Whenever "turquoise" appears in a line, please copy that line from the data.

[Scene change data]
==*==

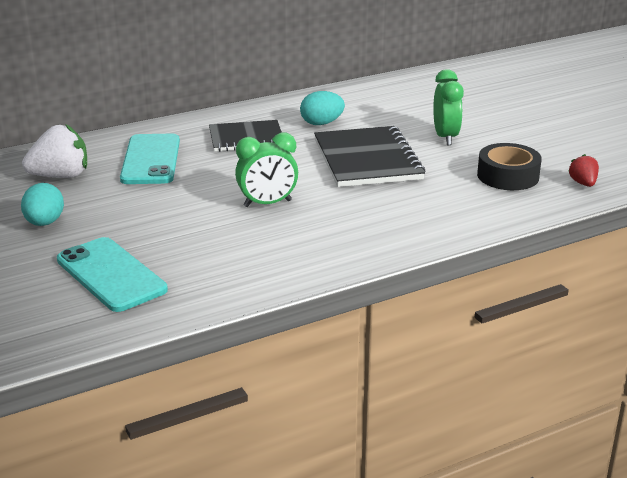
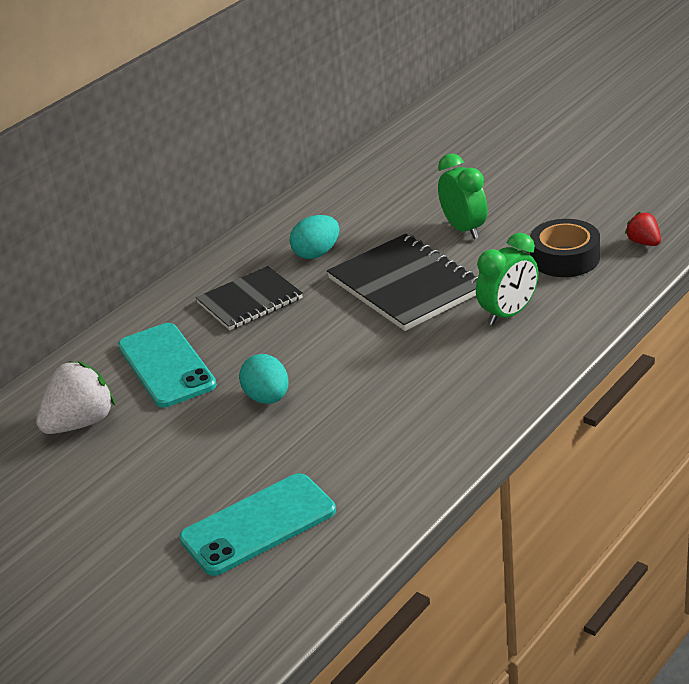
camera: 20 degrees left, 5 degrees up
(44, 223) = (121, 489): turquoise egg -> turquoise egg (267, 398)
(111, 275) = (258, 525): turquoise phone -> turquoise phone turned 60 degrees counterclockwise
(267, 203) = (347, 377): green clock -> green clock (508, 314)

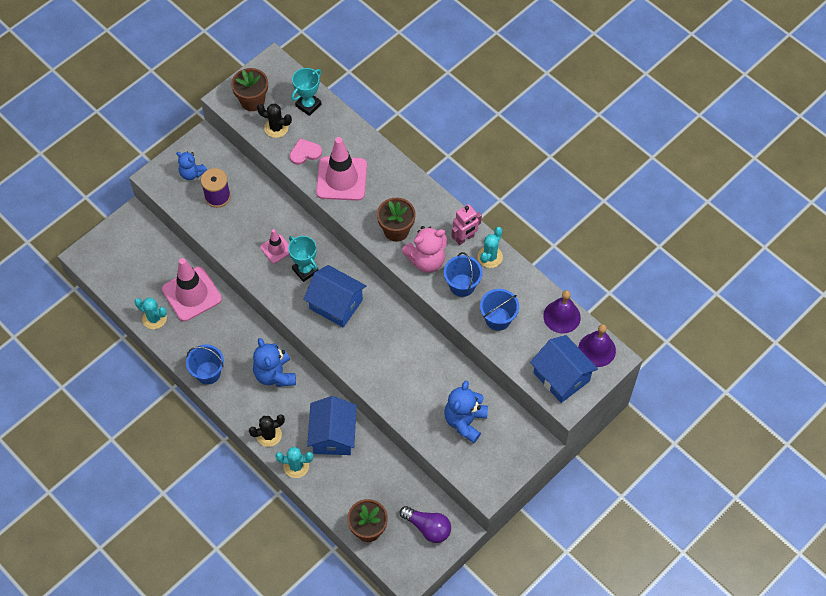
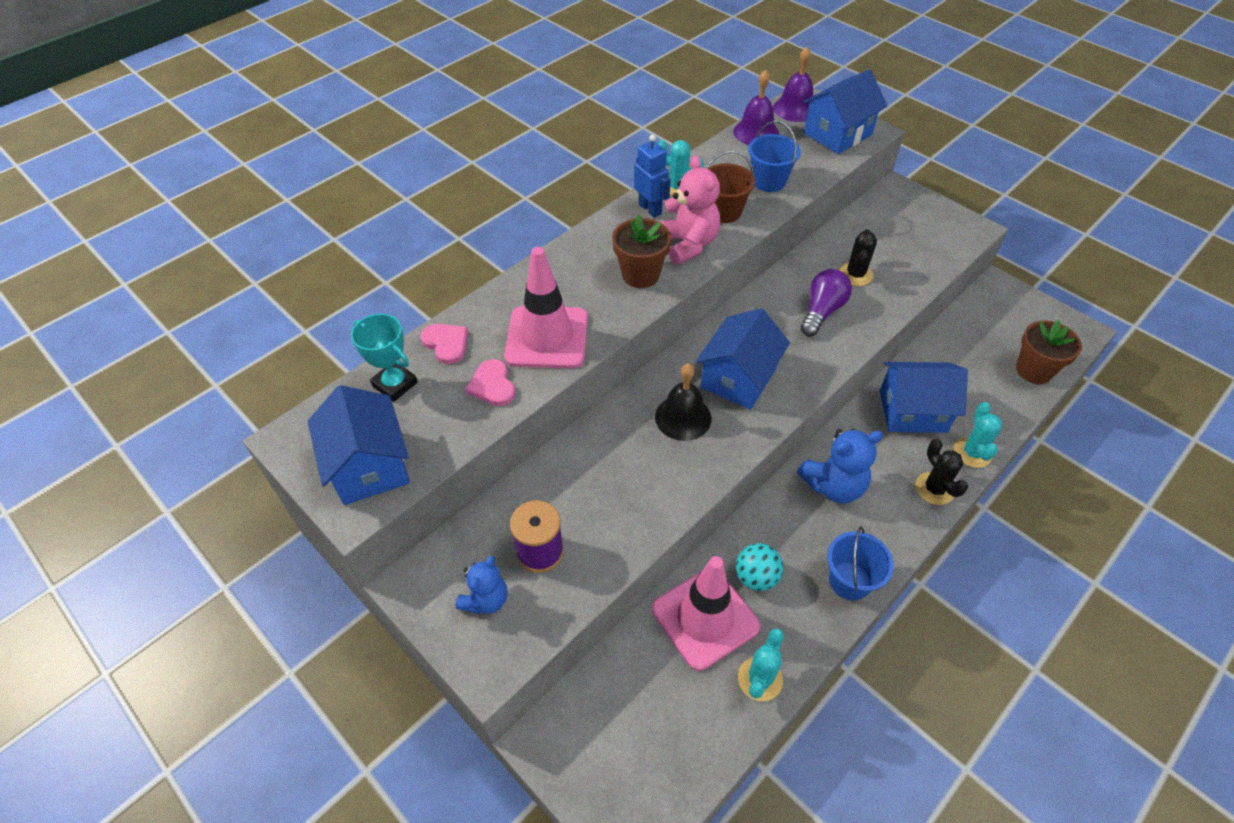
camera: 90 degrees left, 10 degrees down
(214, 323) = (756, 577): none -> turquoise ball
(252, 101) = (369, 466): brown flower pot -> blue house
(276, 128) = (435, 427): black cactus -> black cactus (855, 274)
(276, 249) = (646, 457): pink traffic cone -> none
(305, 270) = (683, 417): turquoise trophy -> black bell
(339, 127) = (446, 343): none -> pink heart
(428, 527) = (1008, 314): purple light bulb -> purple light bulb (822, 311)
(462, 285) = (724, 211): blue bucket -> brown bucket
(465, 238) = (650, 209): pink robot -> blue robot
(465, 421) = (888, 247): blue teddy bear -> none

==*==

OUTPUT OF THE TASK>
(44, 223) = (121, 489): turquoise egg -> turquoise egg (267, 398)
(111, 275) = (258, 525): turquoise phone -> turquoise phone turned 60 degrees counterclockwise
(214, 323) = (756, 577): none -> turquoise ball
(305, 270) = (683, 417): turquoise trophy -> black bell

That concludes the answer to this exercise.